§ TO DO:
Pictures should be left out when the listing below is repeated word for word.

§ RECORD EXCERPTS:

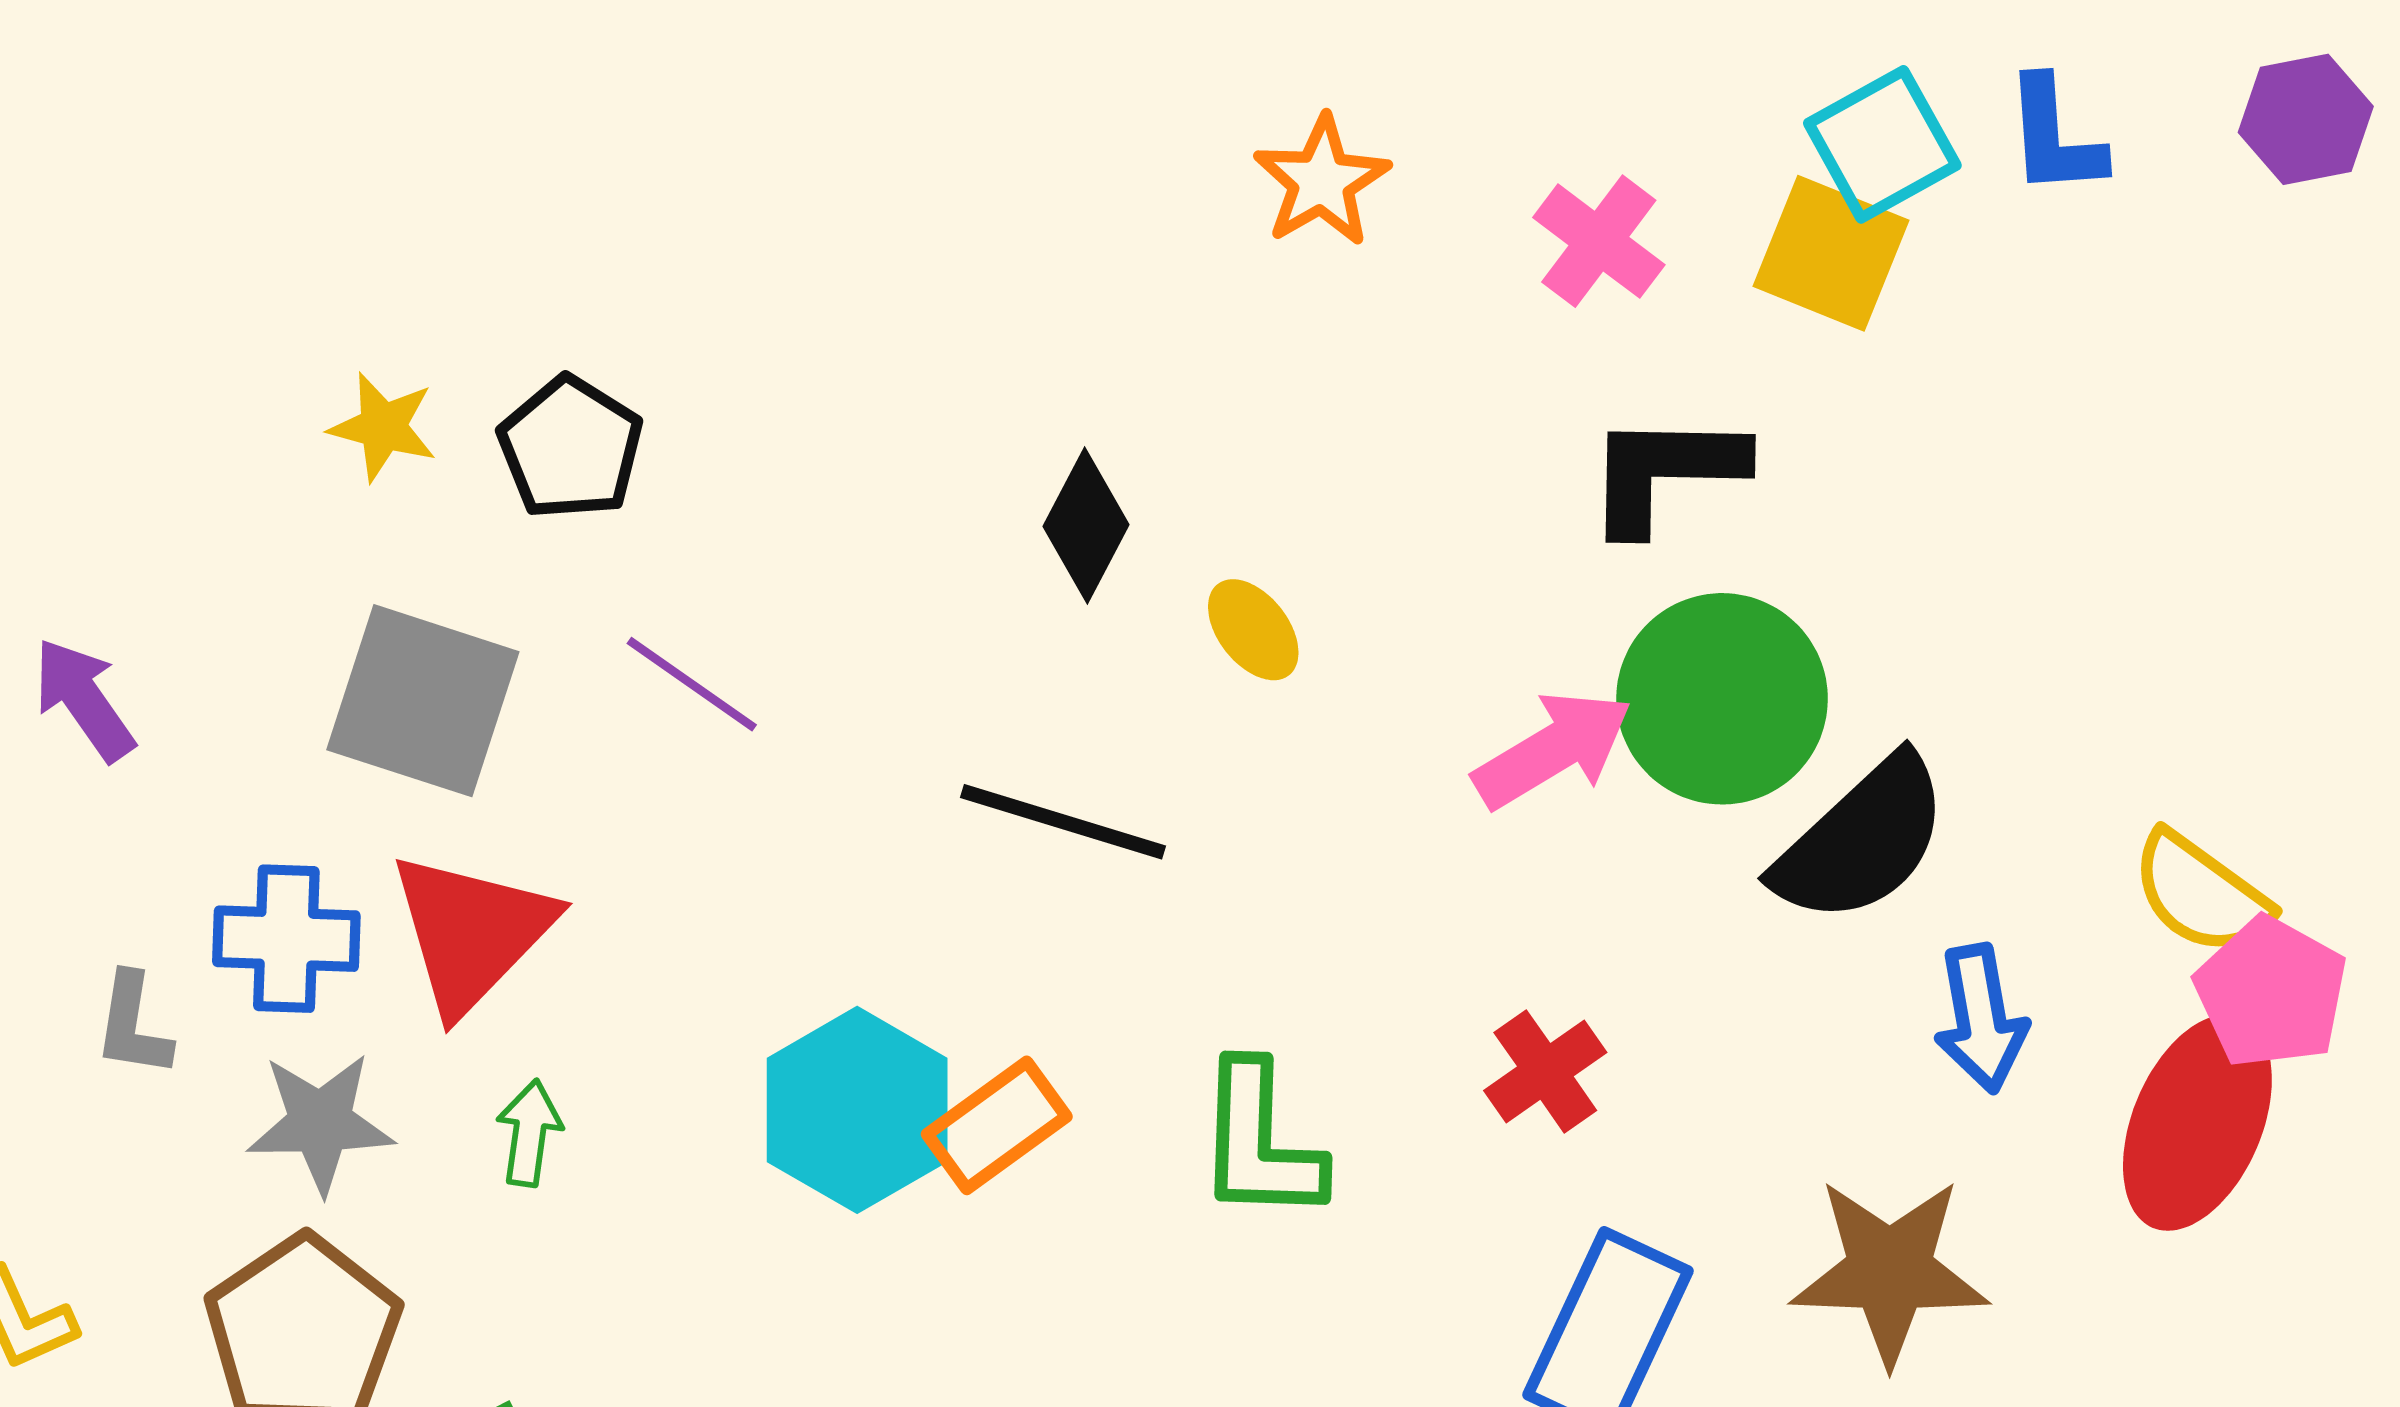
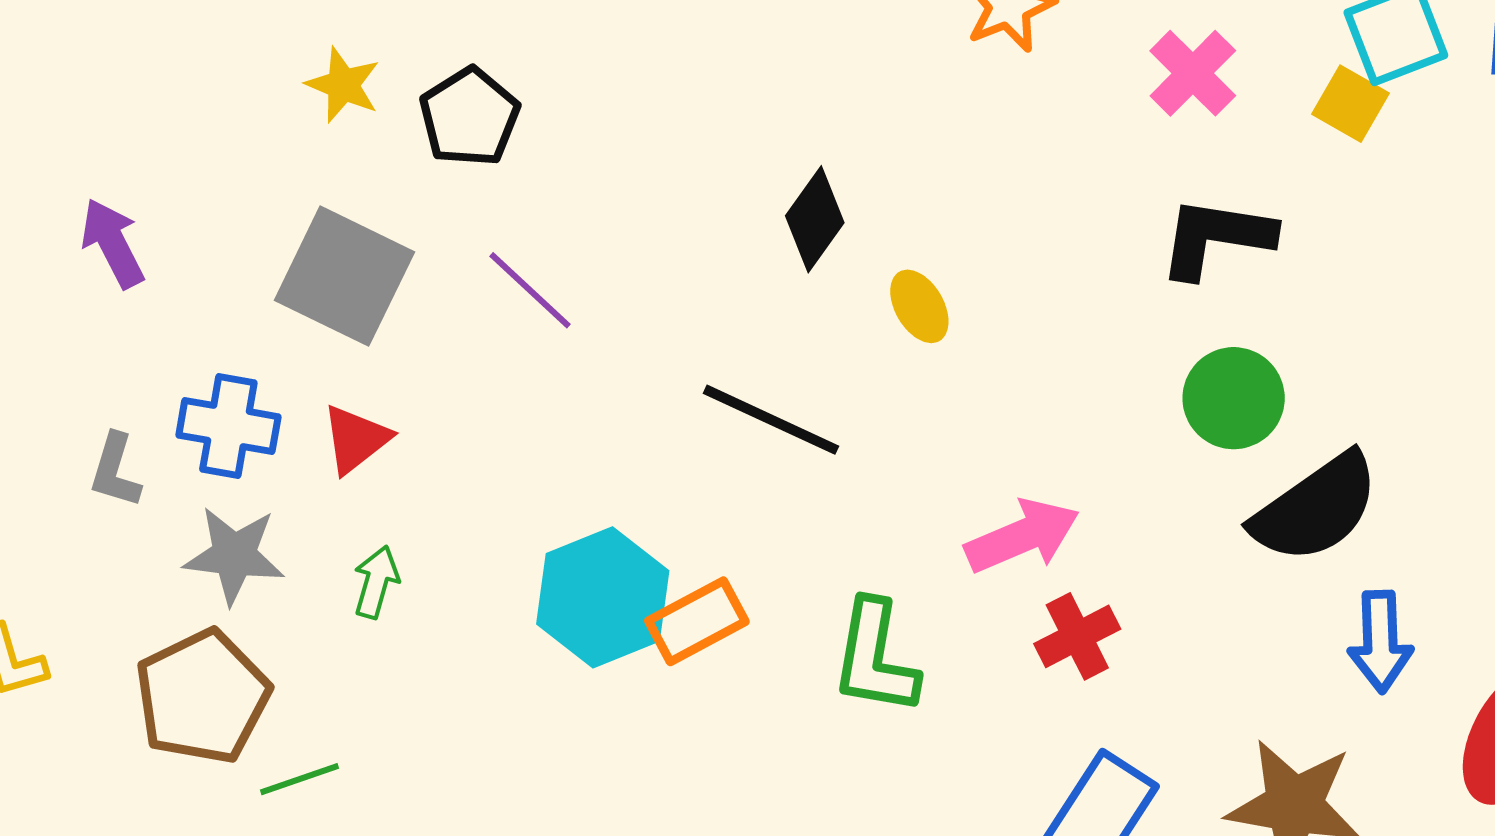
yellow square: (1831, 253) -> (1351, 104), size x0.7
green circle: (1722, 699) -> (1234, 398), size x0.7
pink arrow: (1553, 750) -> (1022, 536), moved
red triangle: (472, 932) -> (356, 439), size x0.6

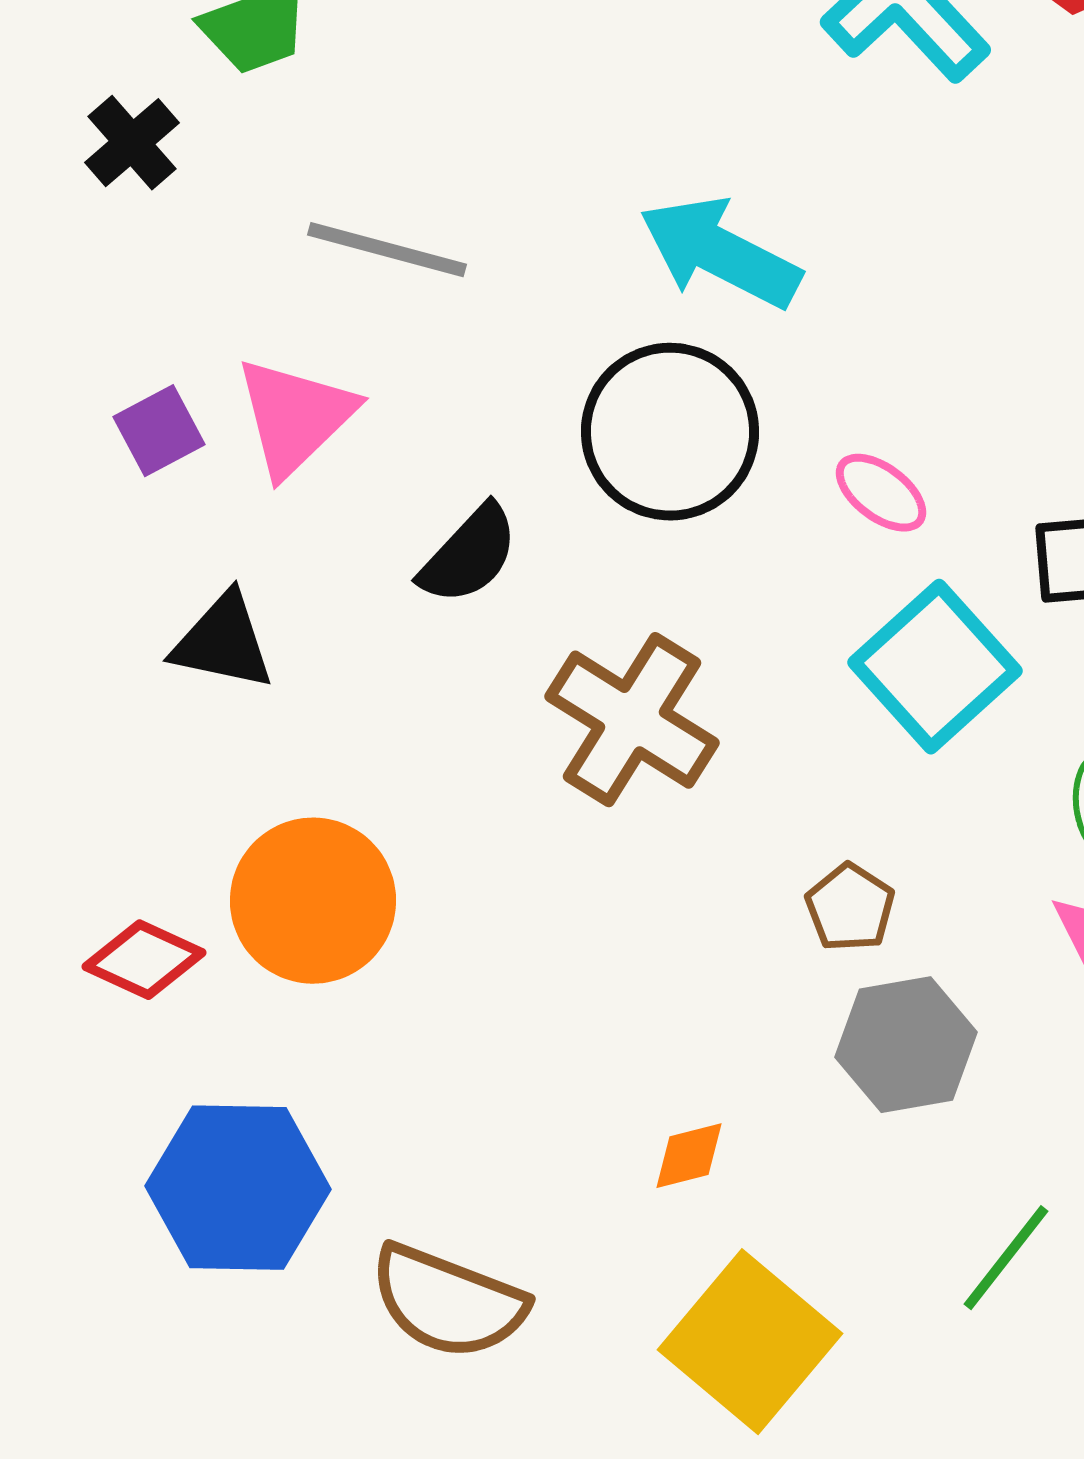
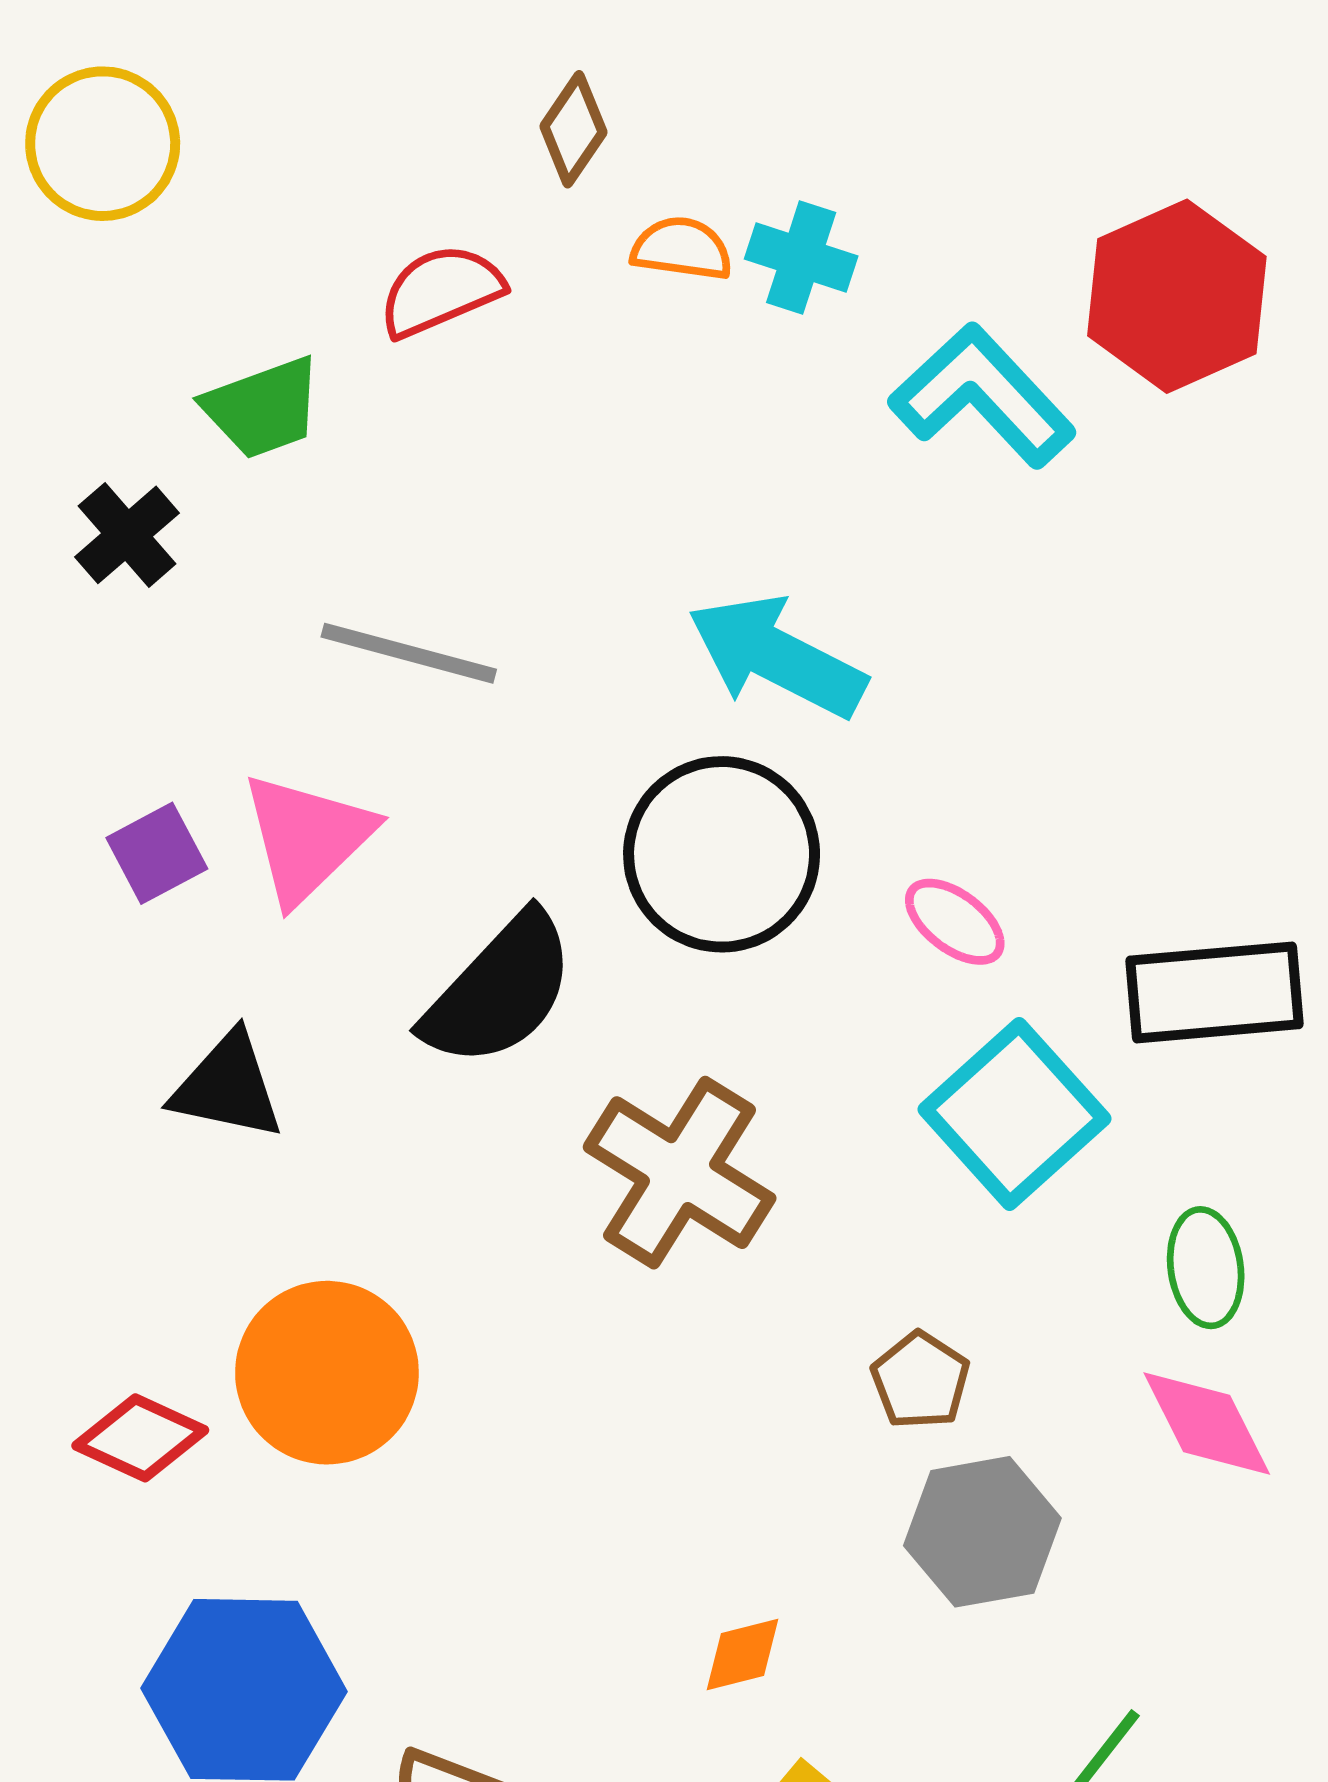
black semicircle: (469, 555) -> (499, 990), size x1.4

§ THE COMPLETED TASK:
yellow square: (1831, 253) -> (1351, 104), size x0.7
green circle: (1722, 699) -> (1234, 398), size x0.7
pink arrow: (1553, 750) -> (1022, 536), moved
red triangle: (472, 932) -> (356, 439), size x0.6

black semicircle: (469, 555) -> (499, 990), size x1.4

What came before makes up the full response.